[[ Information, beginning ]]

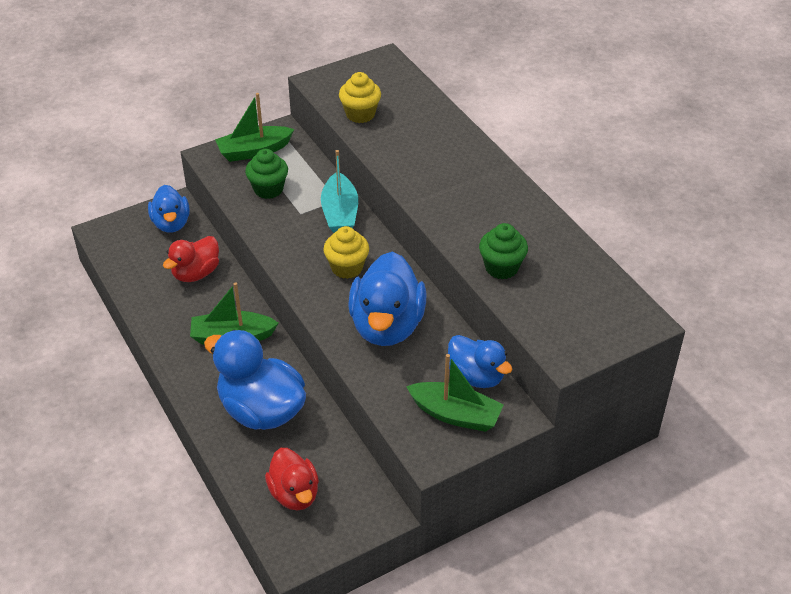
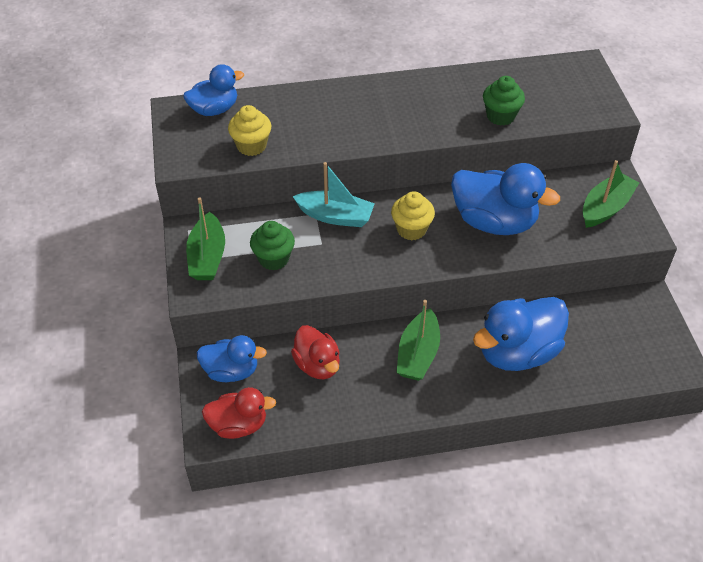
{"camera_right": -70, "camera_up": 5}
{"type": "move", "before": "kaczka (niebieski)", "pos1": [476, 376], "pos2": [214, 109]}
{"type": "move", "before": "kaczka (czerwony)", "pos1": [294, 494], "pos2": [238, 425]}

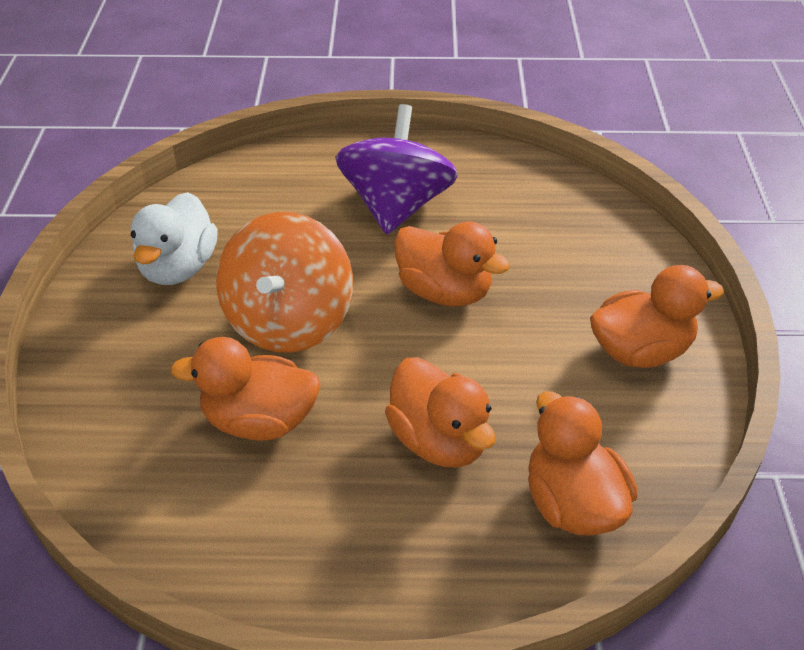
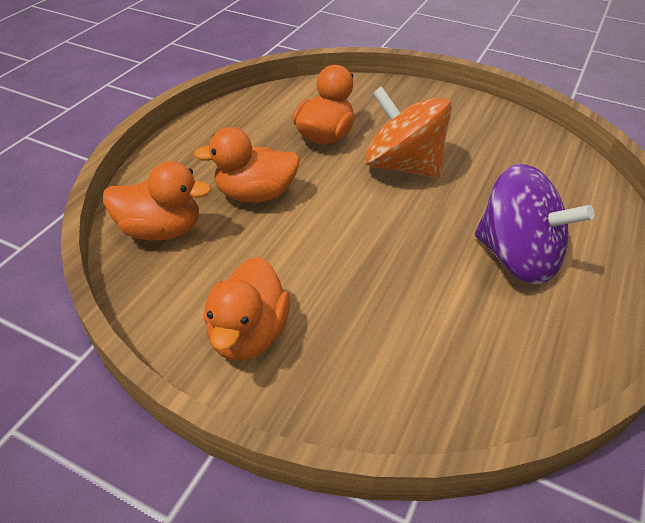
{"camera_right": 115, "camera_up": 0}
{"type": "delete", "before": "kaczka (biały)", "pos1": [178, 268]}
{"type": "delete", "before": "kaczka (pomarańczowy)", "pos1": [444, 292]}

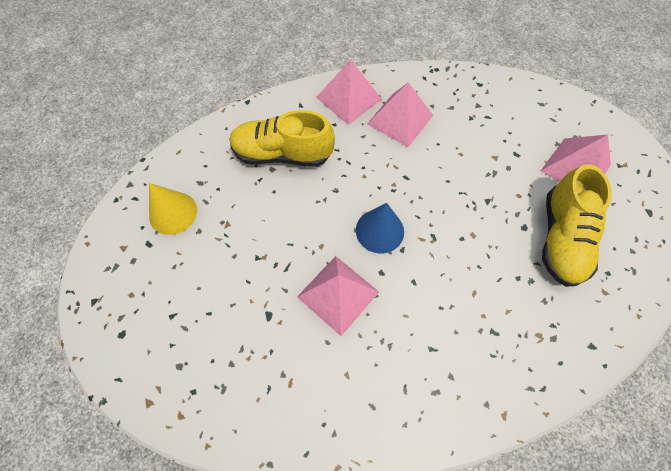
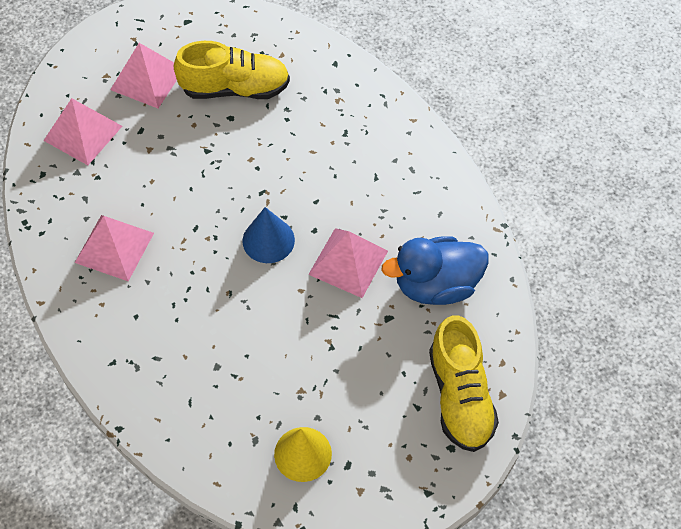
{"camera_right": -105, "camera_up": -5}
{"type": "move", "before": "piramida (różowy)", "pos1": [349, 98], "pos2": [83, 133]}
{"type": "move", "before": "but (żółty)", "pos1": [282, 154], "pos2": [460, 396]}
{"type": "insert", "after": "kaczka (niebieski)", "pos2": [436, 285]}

[[ Information, end ]]

Your assignment. Count the lines in the records above that contain the word "kaczka", and report only that number.

Response. 5